Nothing but an exact copy is asked for: the lines in the material below from the one with "U1: ATtiny25 -> ATtiny13A" through the one with "R3: 220 (N8, N10) -> 1.5k (N8, N10)", pictures excluded.

= = = = = = =

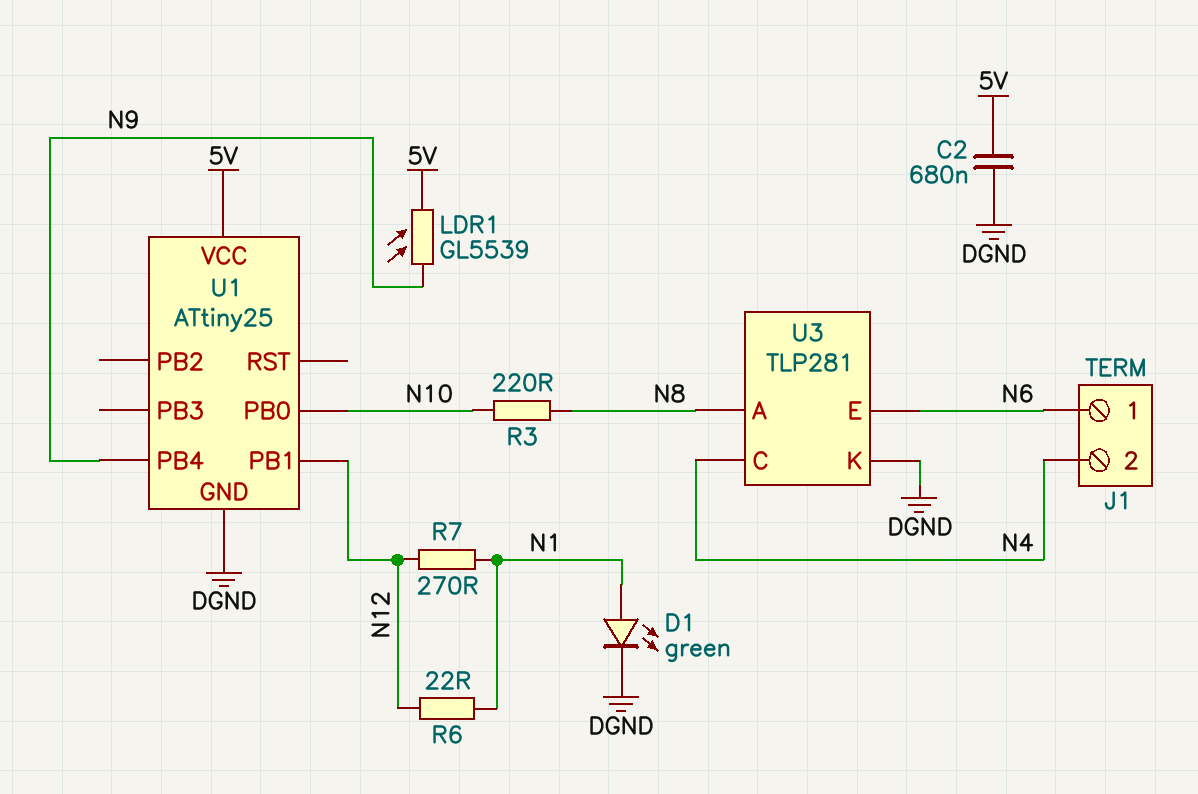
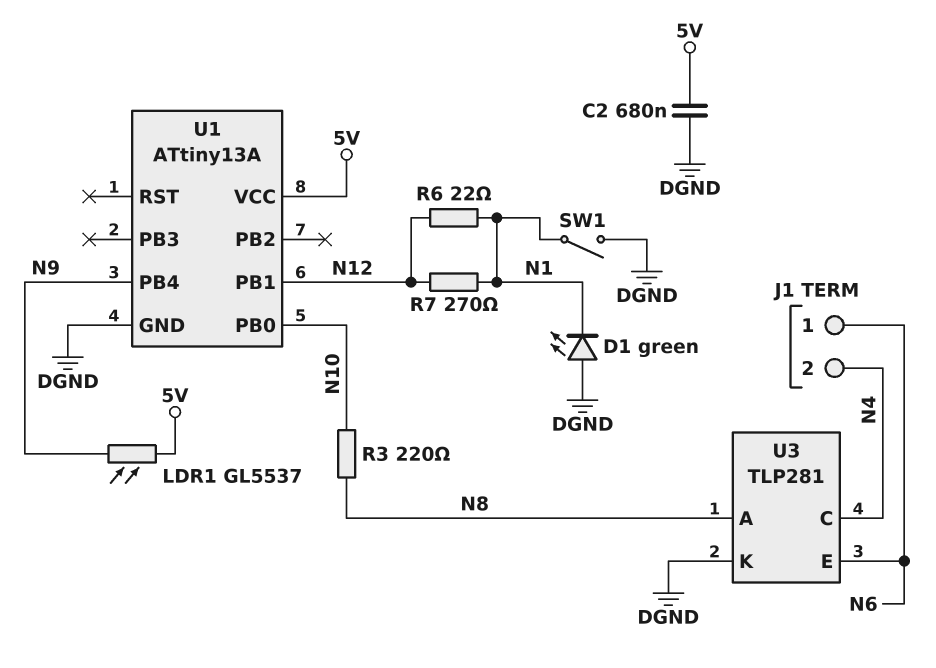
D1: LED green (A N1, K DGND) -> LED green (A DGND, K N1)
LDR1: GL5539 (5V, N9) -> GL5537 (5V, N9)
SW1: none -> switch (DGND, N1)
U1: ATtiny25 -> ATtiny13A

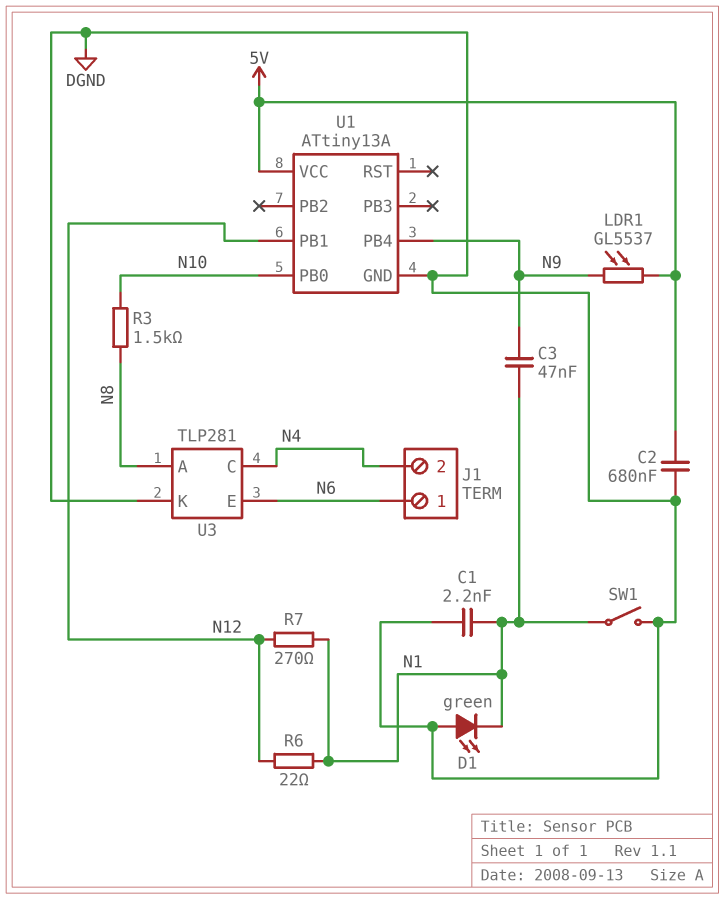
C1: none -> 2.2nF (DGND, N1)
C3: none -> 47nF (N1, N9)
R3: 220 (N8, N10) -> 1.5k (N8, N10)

= = = = = = =

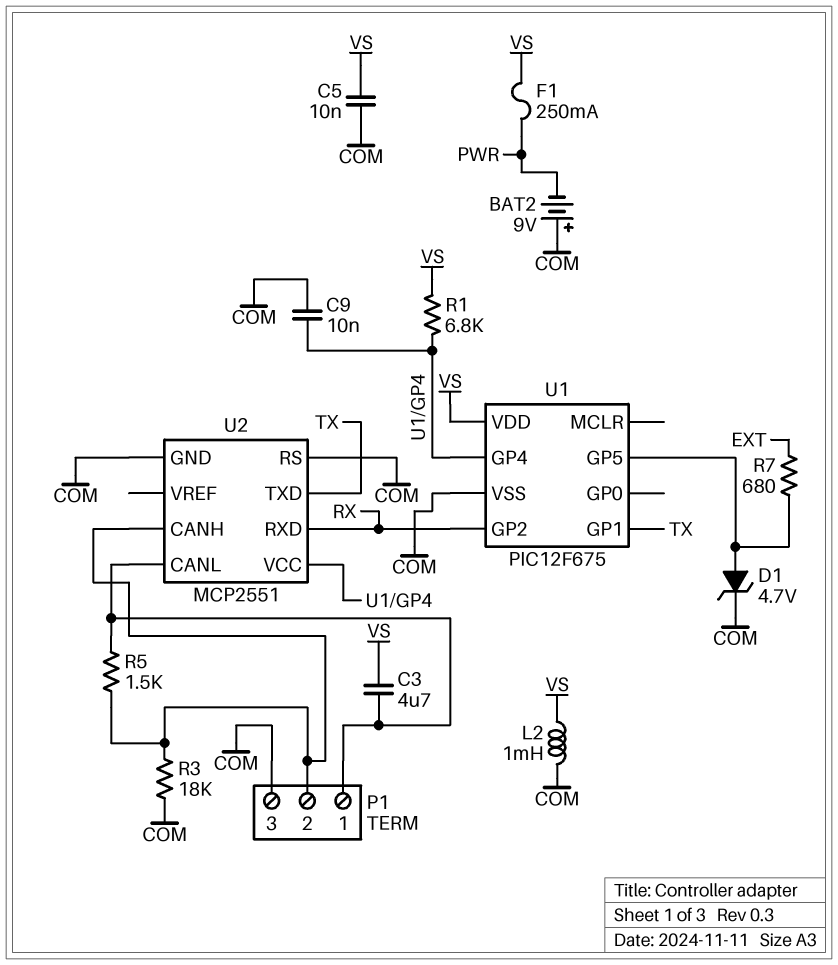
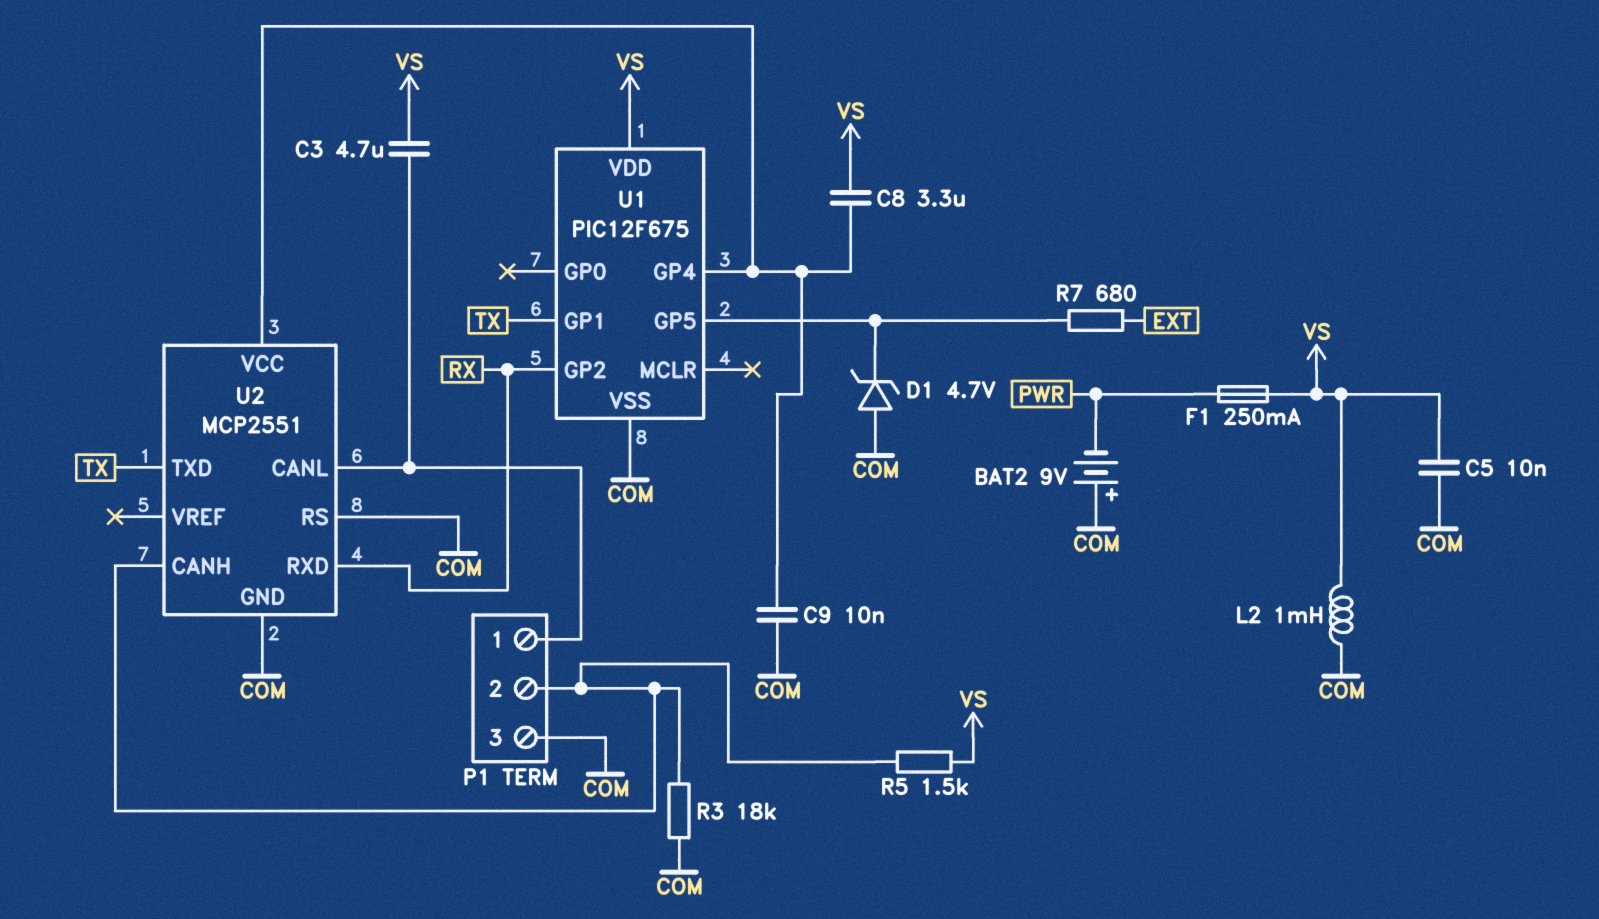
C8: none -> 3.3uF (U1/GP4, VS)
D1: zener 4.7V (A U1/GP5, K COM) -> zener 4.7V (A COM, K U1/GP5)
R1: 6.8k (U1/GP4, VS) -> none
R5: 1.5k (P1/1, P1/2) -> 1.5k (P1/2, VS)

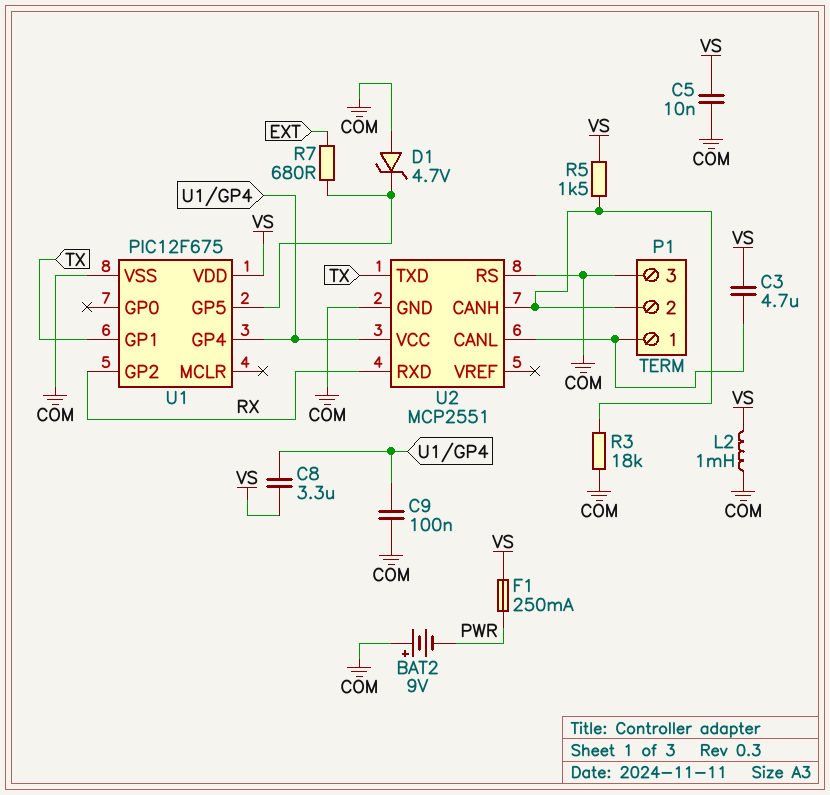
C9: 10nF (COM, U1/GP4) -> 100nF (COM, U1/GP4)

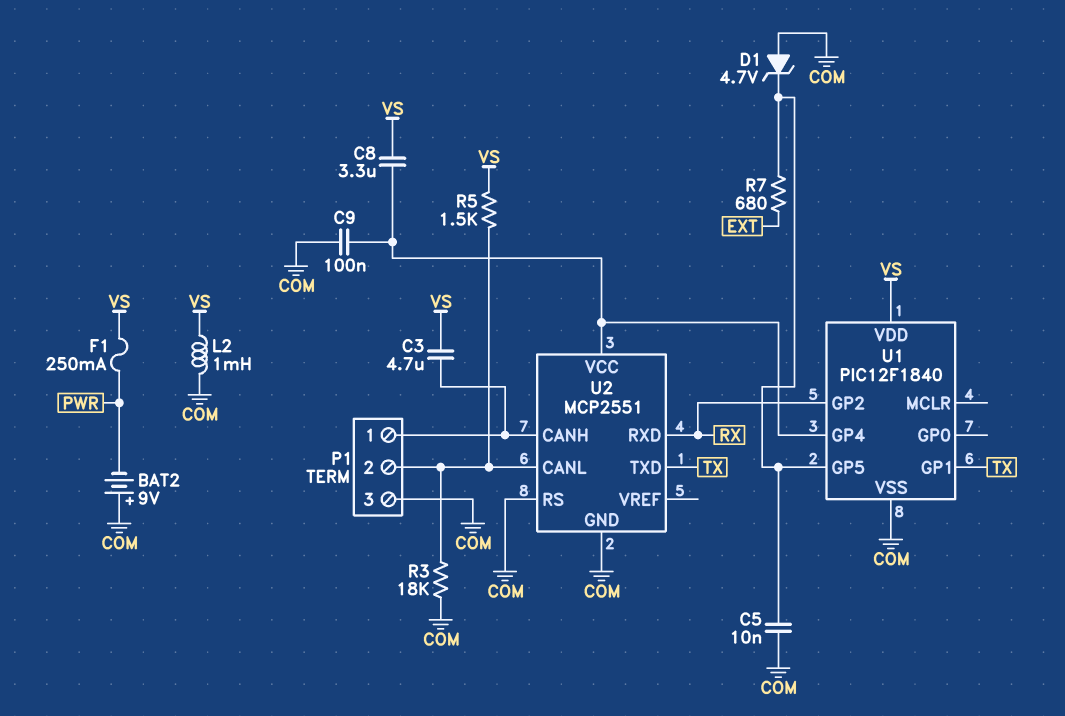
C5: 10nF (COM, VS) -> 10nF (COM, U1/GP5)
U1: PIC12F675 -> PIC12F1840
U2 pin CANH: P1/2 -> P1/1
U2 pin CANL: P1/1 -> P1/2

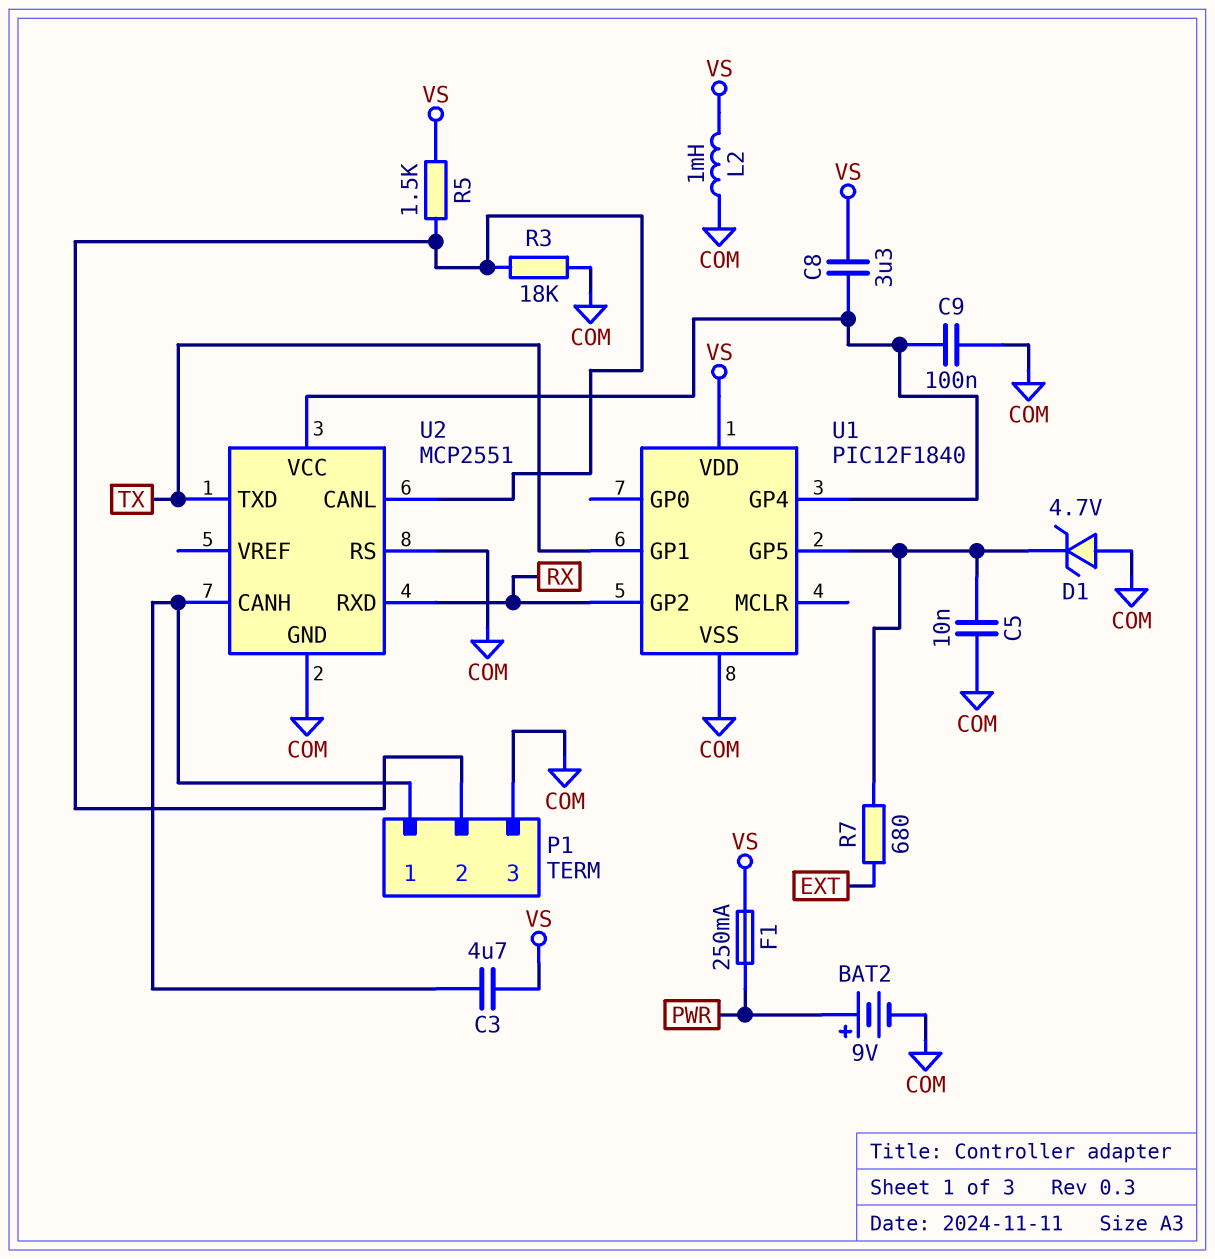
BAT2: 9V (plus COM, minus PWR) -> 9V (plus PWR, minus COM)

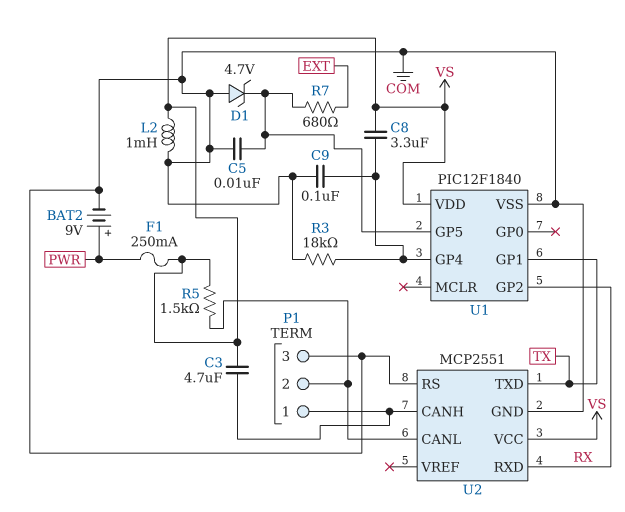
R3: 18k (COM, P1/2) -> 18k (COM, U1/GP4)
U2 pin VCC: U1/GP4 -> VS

= = = = = = =

### Result below
U1: ATtiny25 -> ATtiny13A

C1: none -> 2.2nF (DGND, N1)
C3: none -> 47nF (N1, N9)
R3: 220 (N8, N10) -> 1.5k (N8, N10)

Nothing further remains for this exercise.